## [WHAT YOU NEED TO DO]
Print the listing below again from the line that contains "none -> pink 2x2 slope [753,560,901,738]" onward, keeping every line exact and leaving out the lines before it.
Segment Start: DATASET EXCERPTS
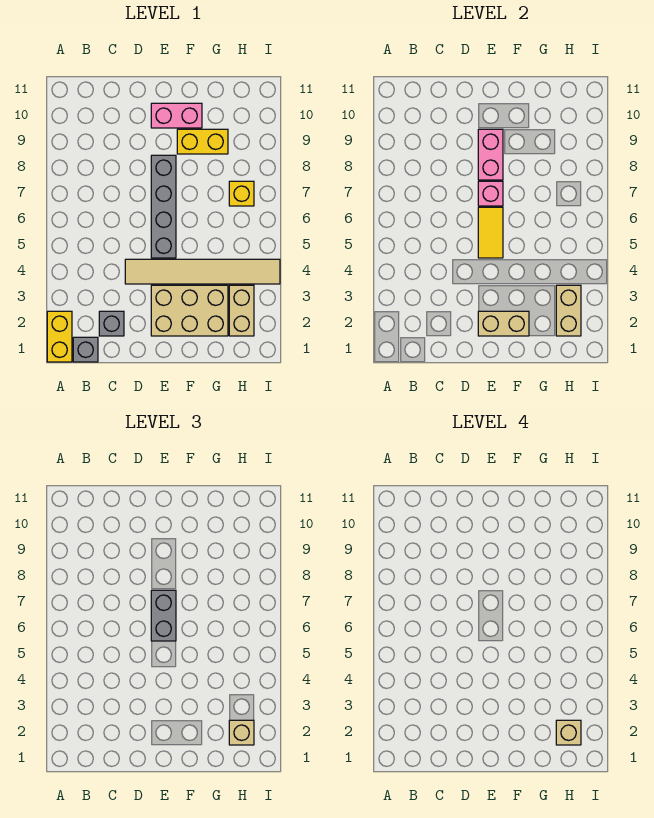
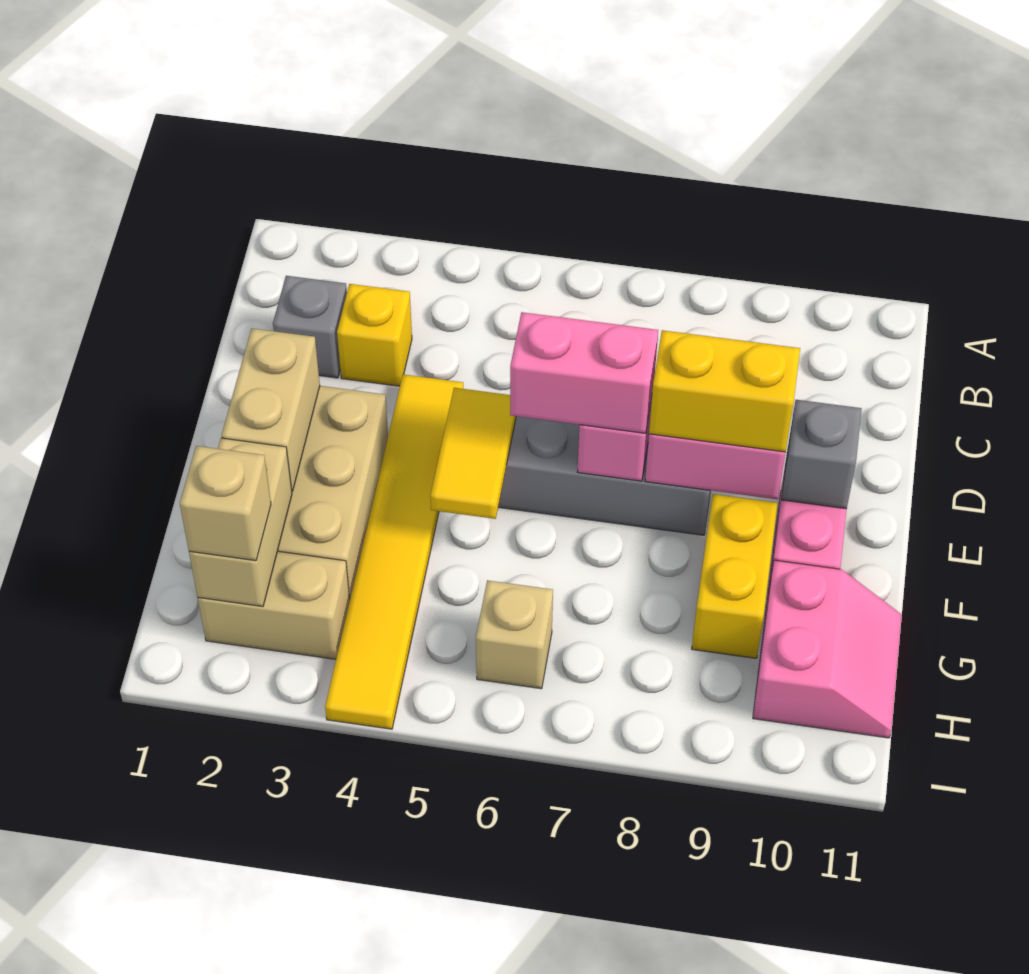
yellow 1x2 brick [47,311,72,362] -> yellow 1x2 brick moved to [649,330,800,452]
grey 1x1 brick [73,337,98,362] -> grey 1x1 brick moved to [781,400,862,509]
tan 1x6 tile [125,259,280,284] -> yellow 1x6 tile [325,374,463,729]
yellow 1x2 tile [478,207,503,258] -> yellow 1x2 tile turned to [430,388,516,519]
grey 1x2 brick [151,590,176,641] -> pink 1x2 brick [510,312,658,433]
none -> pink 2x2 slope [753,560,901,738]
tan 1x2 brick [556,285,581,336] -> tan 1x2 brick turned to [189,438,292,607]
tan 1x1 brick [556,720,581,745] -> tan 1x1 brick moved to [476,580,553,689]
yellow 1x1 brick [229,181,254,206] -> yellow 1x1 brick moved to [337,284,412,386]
Segment End: DATASET EXCERPTS
## [FINISHED EXERCISE]
none -> pink 2x2 slope [753,560,901,738]
tan 1x2 brick [556,285,581,336] -> tan 1x2 brick turned to [189,438,292,607]
tan 1x1 brick [556,720,581,745] -> tan 1x1 brick moved to [476,580,553,689]
yellow 1x1 brick [229,181,254,206] -> yellow 1x1 brick moved to [337,284,412,386]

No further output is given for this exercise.